TASK INPUTS:
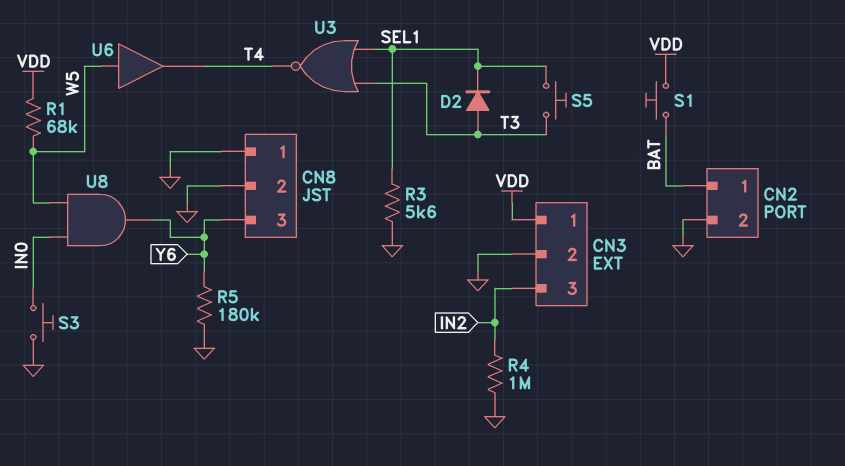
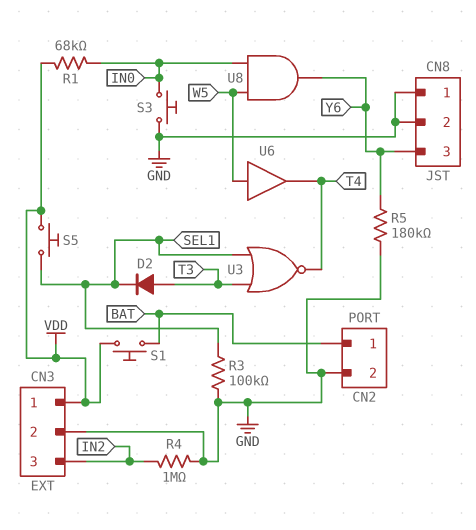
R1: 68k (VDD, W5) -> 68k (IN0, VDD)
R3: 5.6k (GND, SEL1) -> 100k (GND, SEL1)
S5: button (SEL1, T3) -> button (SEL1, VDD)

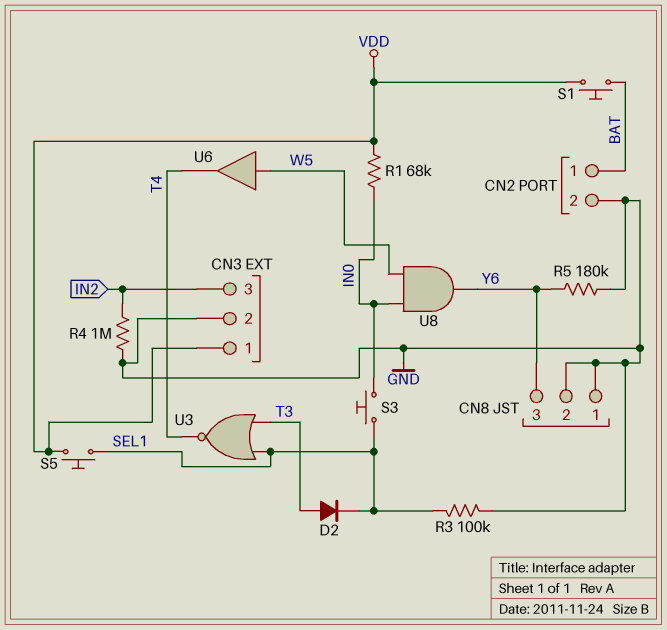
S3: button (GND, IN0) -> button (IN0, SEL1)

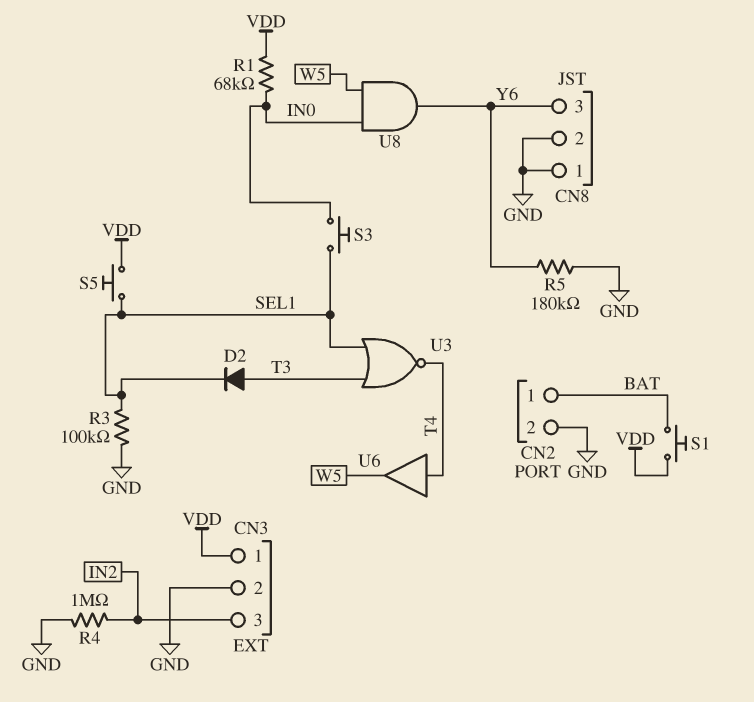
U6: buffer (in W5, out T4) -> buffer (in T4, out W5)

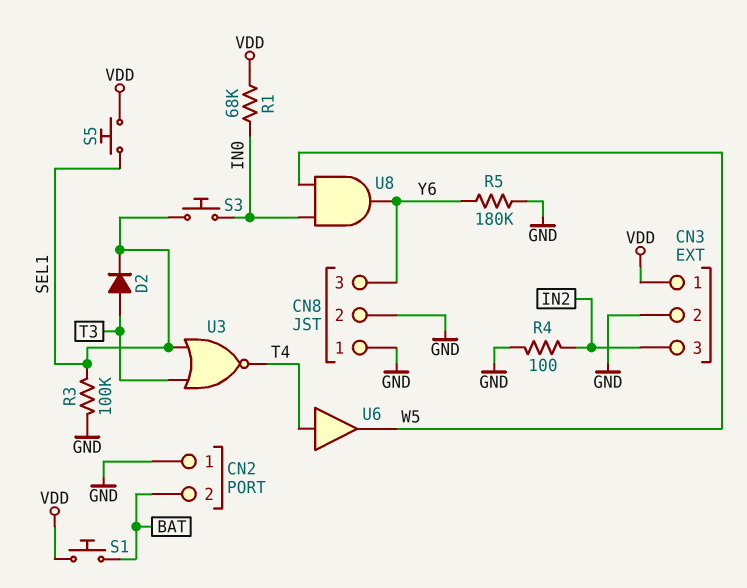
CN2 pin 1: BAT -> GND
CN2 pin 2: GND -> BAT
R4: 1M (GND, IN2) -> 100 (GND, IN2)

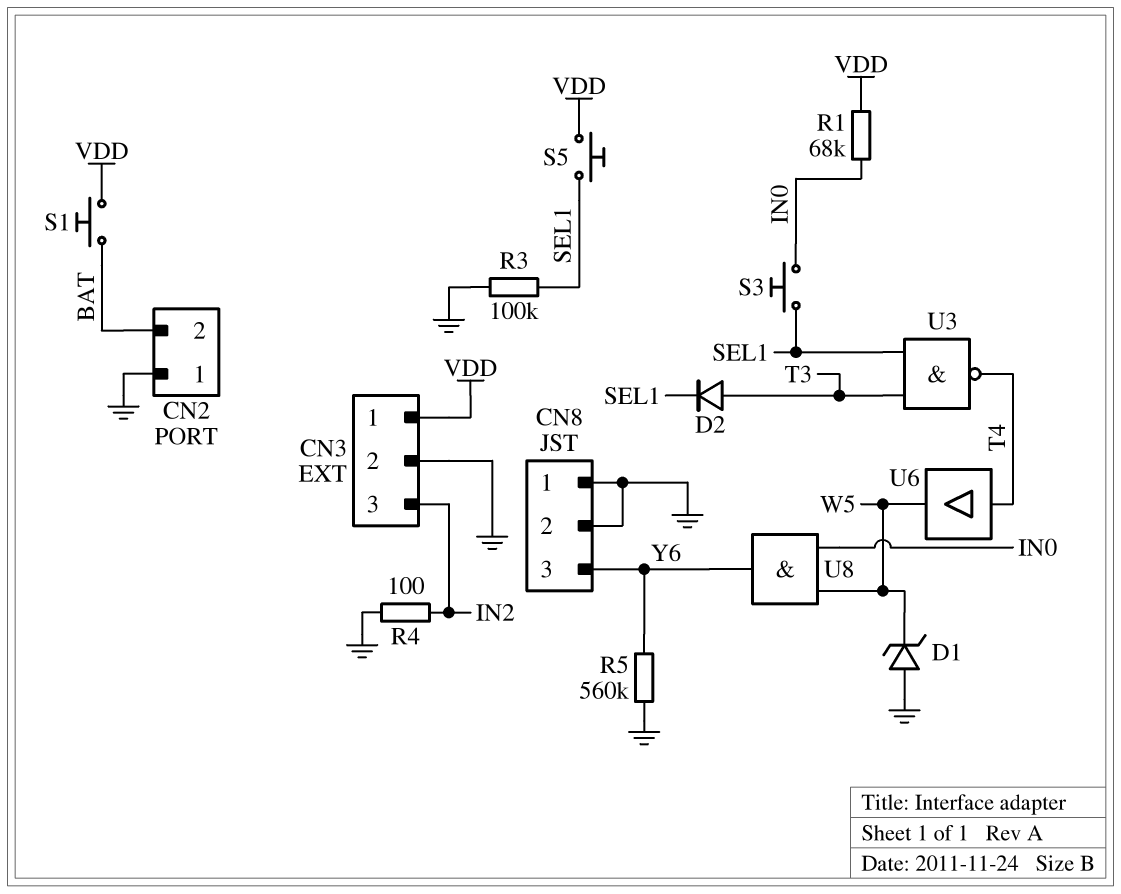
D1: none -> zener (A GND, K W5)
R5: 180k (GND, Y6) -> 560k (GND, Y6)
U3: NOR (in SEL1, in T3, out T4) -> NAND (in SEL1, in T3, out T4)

WHAT IS REQUIRED: The result should be every line of the material that contains the word "button", so copy those lines.

OUTPUT BELOW:
S5: button (SEL1, T3) -> button (SEL1, VDD)
S3: button (GND, IN0) -> button (IN0, SEL1)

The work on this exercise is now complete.